_WHAT YOU ARE ASKED TO DO:_ Using the lines below, work out the count of those that hold "after". Give the number only.

(Items from a data source)
***
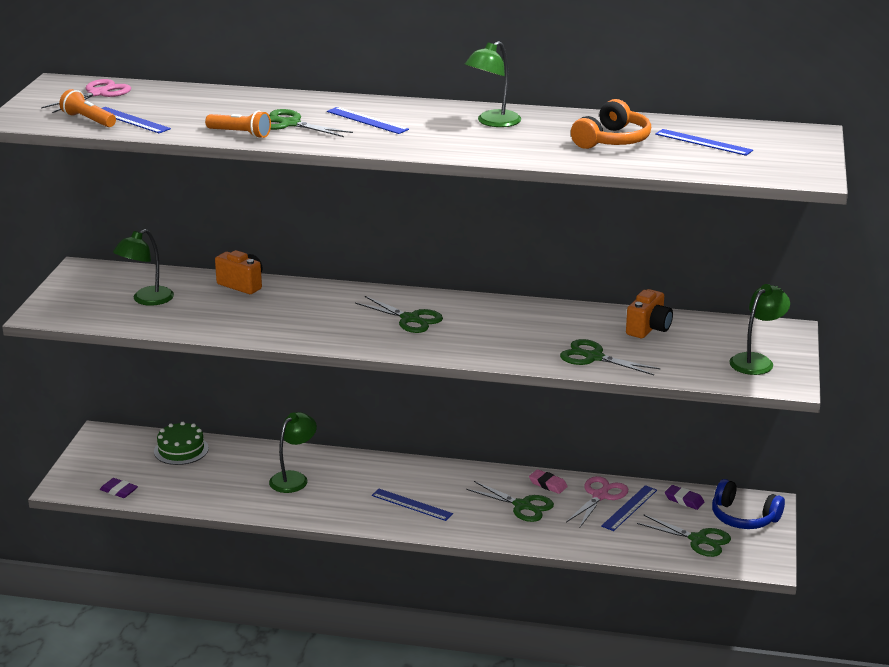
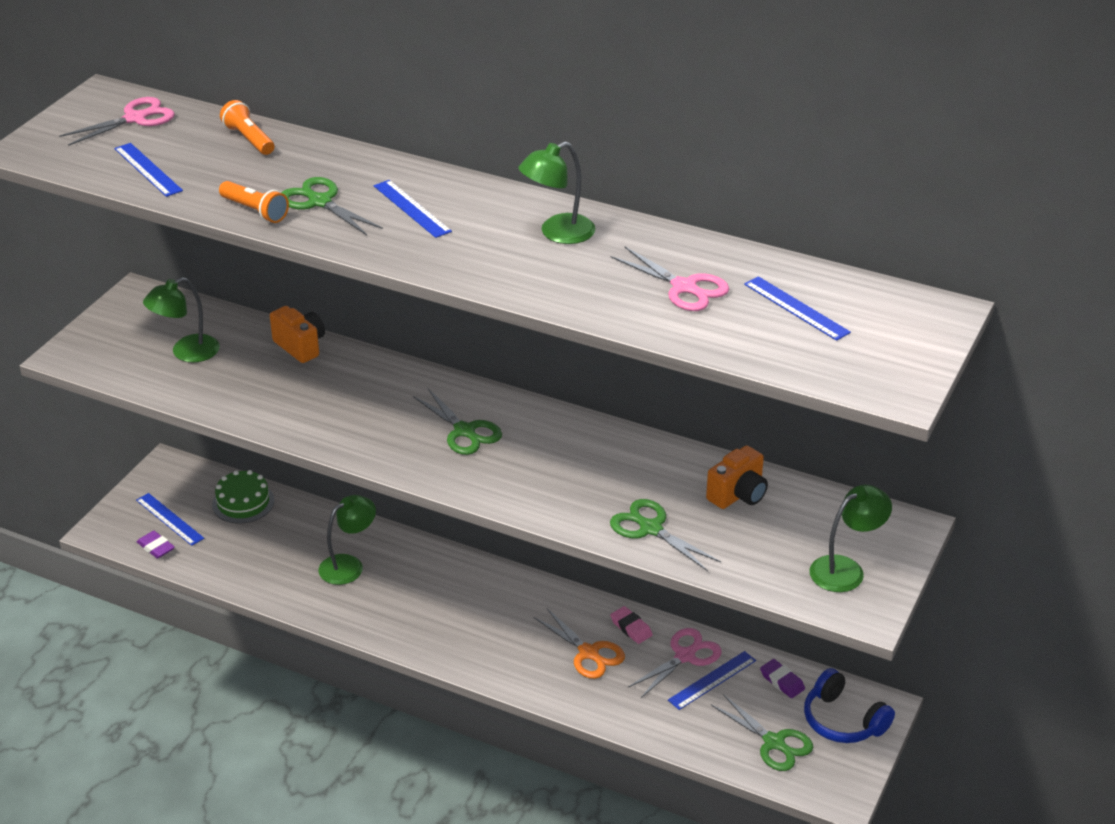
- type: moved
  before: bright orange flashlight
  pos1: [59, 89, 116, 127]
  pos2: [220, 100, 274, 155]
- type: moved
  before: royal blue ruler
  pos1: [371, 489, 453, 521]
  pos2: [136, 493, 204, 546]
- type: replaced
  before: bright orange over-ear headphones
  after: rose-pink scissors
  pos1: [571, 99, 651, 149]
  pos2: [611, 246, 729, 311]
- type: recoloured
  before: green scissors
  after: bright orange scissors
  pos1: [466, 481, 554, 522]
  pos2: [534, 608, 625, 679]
***
_OUTPUT BELOW:_ 2